## Exercise data:

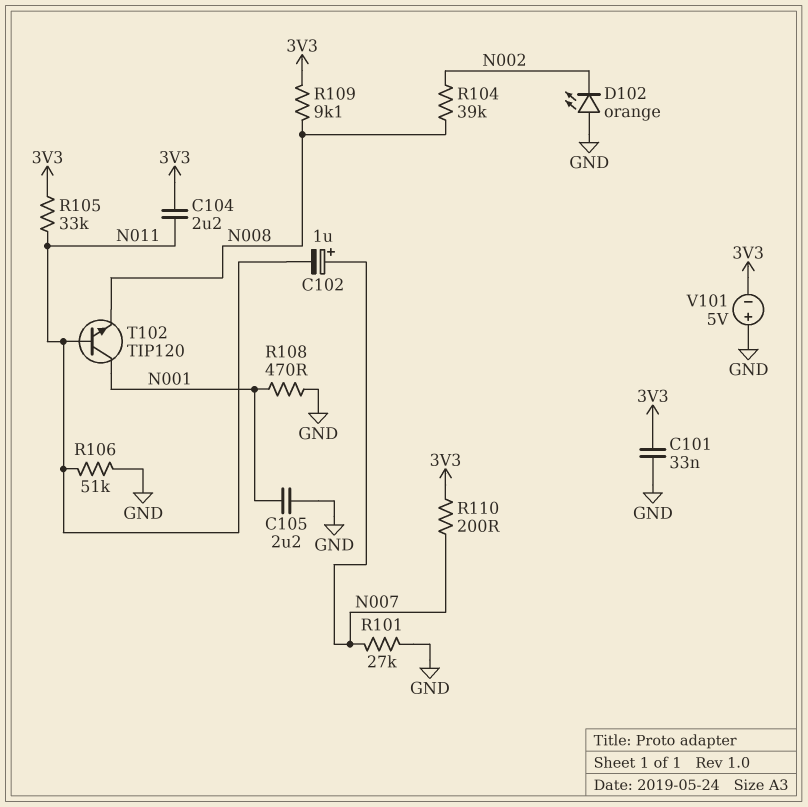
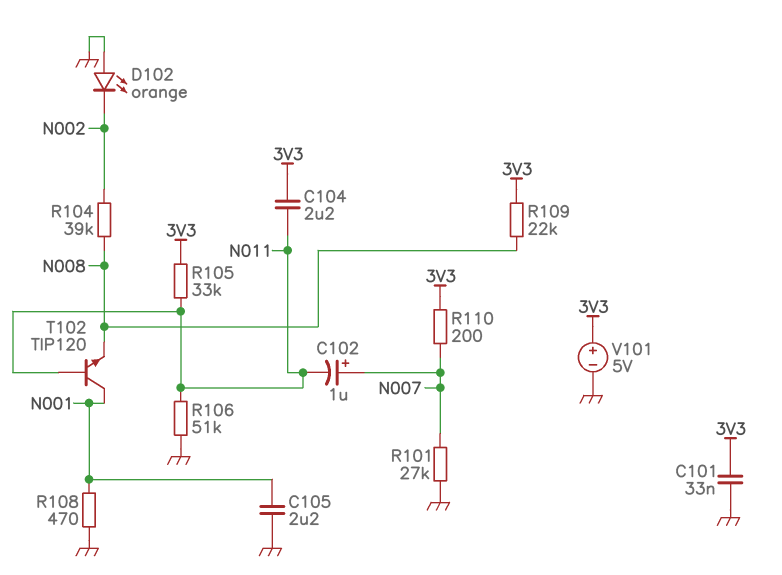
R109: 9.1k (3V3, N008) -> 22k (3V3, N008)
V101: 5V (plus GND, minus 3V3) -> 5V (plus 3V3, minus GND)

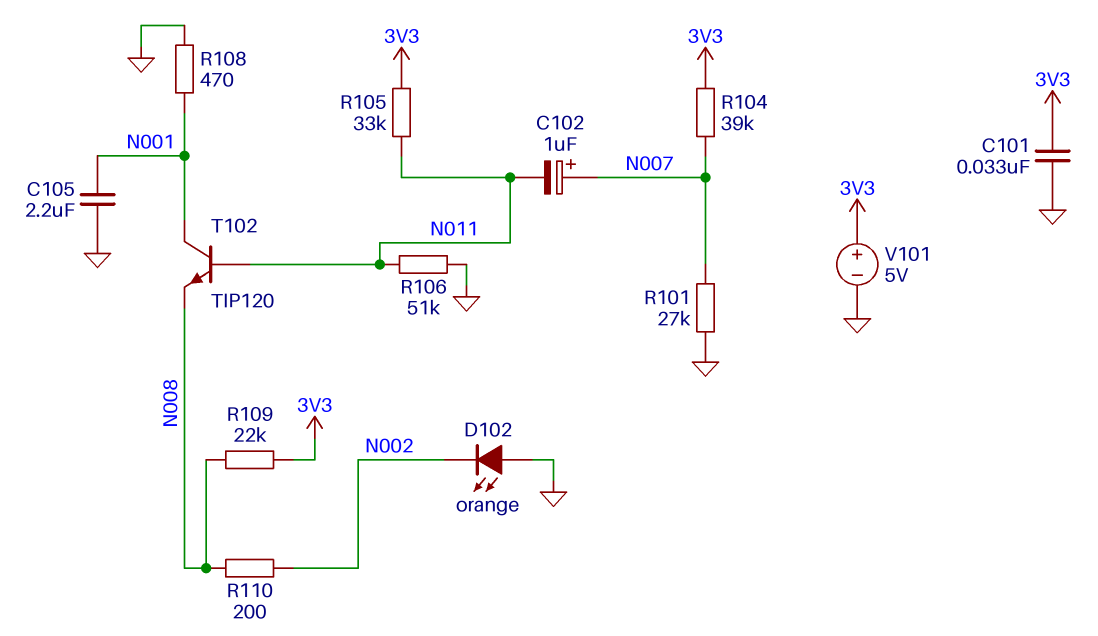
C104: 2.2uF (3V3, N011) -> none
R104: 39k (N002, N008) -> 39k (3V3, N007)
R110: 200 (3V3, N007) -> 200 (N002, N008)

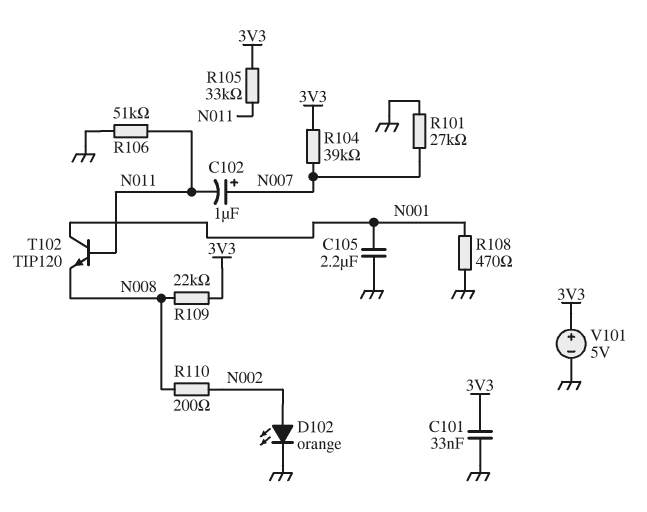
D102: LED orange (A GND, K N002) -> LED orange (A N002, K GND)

## Task brief:
Copy out all the data above exactly as written. Skip the pictures.

## Task output:
R109: 9.1k (3V3, N008) -> 22k (3V3, N008)
V101: 5V (plus GND, minus 3V3) -> 5V (plus 3V3, minus GND)

C104: 2.2uF (3V3, N011) -> none
R104: 39k (N002, N008) -> 39k (3V3, N007)
R110: 200 (3V3, N007) -> 200 (N002, N008)

D102: LED orange (A GND, K N002) -> LED orange (A N002, K GND)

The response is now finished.